### DATA SUPPLIED
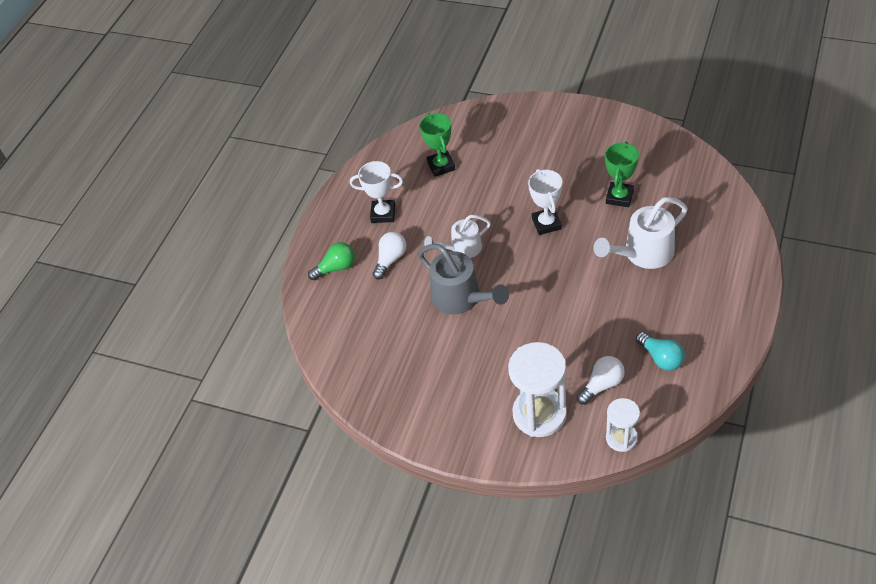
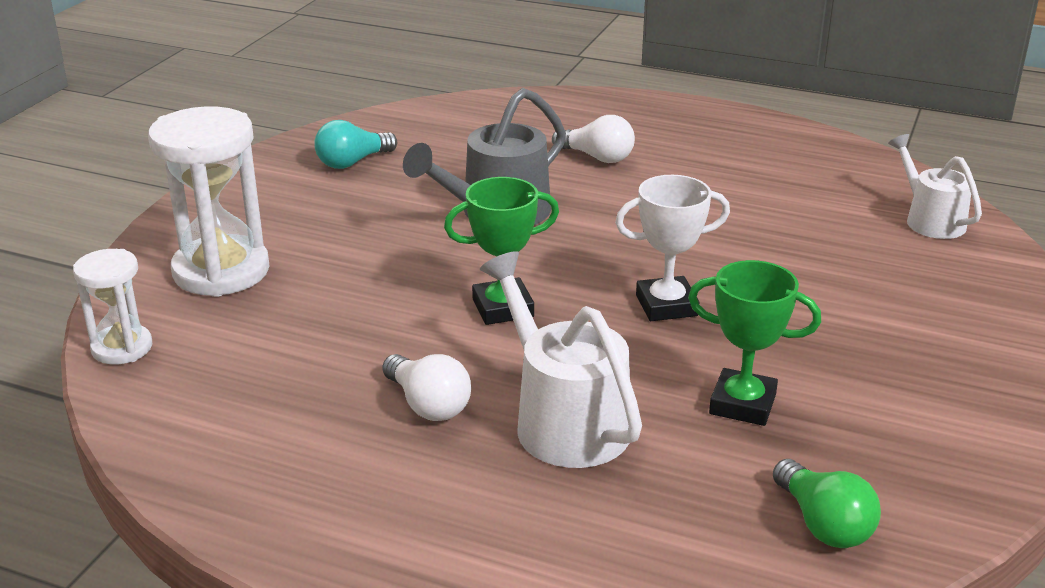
camera: 85 degrees right, 20 degrees down
(336, 268) = (588, 118): green light bulb -> green light bulb (823, 524)
(383, 214) = (703, 152): white trophy -> none
(441, 166) = (826, 204): green trophy -> green trophy (503, 308)
(462, 248) = (612, 217): white watering can -> white watering can (929, 219)
(602, 385) = (246, 337): white light bulb -> white light bulb (428, 405)
(661, 358) = (274, 413): turquoise light bulb -> turquoise light bulb (352, 162)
######
WHAT TO WORK ON:
A word-for-word copy of all the data, without pictures, is the expected output.

RESULT FOR THIS TASK:
camera: 85 degrees right, 20 degrees down
(336, 268) = (588, 118): green light bulb -> green light bulb (823, 524)
(383, 214) = (703, 152): white trophy -> none
(441, 166) = (826, 204): green trophy -> green trophy (503, 308)
(462, 248) = (612, 217): white watering can -> white watering can (929, 219)
(602, 385) = (246, 337): white light bulb -> white light bulb (428, 405)
(661, 358) = (274, 413): turquoise light bulb -> turquoise light bulb (352, 162)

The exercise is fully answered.